*Stored items from a collection:*
######

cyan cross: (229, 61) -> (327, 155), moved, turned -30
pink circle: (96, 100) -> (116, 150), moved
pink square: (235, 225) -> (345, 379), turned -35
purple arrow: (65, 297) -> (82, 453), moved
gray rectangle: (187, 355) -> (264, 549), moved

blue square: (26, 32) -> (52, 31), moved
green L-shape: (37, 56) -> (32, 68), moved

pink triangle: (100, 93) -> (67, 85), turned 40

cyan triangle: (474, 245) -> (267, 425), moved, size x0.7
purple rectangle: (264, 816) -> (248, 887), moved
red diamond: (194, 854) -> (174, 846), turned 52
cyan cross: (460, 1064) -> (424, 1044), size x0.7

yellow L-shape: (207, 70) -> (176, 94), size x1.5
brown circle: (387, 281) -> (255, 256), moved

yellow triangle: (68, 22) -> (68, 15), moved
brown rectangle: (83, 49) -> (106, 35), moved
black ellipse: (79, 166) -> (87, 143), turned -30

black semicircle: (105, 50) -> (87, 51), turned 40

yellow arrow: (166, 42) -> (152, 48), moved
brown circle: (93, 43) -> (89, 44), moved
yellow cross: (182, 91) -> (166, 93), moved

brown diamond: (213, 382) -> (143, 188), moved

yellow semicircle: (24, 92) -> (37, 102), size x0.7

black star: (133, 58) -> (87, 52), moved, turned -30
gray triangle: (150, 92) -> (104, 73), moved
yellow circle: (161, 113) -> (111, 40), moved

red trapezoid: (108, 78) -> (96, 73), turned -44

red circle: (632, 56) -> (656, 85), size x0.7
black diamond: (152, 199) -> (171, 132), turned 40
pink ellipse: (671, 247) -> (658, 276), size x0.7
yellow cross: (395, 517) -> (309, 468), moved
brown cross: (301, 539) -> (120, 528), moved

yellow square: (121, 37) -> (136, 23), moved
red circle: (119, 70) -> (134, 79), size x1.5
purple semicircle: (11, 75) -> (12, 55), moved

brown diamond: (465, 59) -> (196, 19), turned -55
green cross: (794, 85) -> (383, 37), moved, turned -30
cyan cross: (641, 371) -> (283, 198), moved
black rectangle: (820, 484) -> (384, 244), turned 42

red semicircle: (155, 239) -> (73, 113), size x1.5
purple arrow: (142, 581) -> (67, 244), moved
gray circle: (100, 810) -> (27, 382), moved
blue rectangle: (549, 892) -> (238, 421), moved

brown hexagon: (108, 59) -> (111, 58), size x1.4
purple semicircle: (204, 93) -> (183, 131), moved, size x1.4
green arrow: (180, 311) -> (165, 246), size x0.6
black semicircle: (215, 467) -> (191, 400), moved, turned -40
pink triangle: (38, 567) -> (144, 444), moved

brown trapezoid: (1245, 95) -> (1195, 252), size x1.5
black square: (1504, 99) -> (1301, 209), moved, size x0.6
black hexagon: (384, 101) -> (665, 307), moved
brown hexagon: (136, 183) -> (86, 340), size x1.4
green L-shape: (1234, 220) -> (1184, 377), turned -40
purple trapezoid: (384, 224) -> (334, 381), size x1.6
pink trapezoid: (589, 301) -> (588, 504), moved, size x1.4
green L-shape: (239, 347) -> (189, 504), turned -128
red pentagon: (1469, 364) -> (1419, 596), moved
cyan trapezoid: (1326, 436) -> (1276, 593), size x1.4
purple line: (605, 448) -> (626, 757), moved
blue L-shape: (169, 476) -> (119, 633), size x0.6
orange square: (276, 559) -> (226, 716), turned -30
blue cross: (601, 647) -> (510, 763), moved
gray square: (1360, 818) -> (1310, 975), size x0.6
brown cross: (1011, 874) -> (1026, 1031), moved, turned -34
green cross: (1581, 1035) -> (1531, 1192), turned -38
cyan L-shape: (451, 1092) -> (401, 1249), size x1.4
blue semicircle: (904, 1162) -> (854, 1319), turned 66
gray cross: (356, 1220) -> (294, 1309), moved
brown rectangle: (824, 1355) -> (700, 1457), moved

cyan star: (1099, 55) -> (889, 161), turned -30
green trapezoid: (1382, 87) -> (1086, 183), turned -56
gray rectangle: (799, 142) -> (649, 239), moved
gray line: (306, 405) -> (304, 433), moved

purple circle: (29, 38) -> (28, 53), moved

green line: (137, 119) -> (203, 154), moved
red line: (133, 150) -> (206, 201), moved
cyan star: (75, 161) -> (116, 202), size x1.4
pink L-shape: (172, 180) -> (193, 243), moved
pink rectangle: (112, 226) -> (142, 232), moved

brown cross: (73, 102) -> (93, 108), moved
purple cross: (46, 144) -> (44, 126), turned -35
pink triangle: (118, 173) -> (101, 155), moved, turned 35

######

Copy the lines above exactly. Start with the line containing "brown rectangle: (83, 49) -> (106, 35), moved", end with the line containing "brown trapezoid: (1245, 95)", and include both.

brown rectangle: (83, 49) -> (106, 35), moved
black ellipse: (79, 166) -> (87, 143), turned -30

black semicircle: (105, 50) -> (87, 51), turned 40

yellow arrow: (166, 42) -> (152, 48), moved
brown circle: (93, 43) -> (89, 44), moved
yellow cross: (182, 91) -> (166, 93), moved

brown diamond: (213, 382) -> (143, 188), moved

yellow semicircle: (24, 92) -> (37, 102), size x0.7

black star: (133, 58) -> (87, 52), moved, turned -30
gray triangle: (150, 92) -> (104, 73), moved
yellow circle: (161, 113) -> (111, 40), moved

red trapezoid: (108, 78) -> (96, 73), turned -44

red circle: (632, 56) -> (656, 85), size x0.7
black diamond: (152, 199) -> (171, 132), turned 40
pink ellipse: (671, 247) -> (658, 276), size x0.7
yellow cross: (395, 517) -> (309, 468), moved
brown cross: (301, 539) -> (120, 528), moved

yellow square: (121, 37) -> (136, 23), moved
red circle: (119, 70) -> (134, 79), size x1.5
purple semicircle: (11, 75) -> (12, 55), moved

brown diamond: (465, 59) -> (196, 19), turned -55
green cross: (794, 85) -> (383, 37), moved, turned -30
cyan cross: (641, 371) -> (283, 198), moved
black rectangle: (820, 484) -> (384, 244), turned 42

red semicircle: (155, 239) -> (73, 113), size x1.5
purple arrow: (142, 581) -> (67, 244), moved
gray circle: (100, 810) -> (27, 382), moved
blue rectangle: (549, 892) -> (238, 421), moved

brown hexagon: (108, 59) -> (111, 58), size x1.4
purple semicircle: (204, 93) -> (183, 131), moved, size x1.4
green arrow: (180, 311) -> (165, 246), size x0.6
black semicircle: (215, 467) -> (191, 400), moved, turned -40
pink triangle: (38, 567) -> (144, 444), moved

brown trapezoid: (1245, 95) -> (1195, 252), size x1.5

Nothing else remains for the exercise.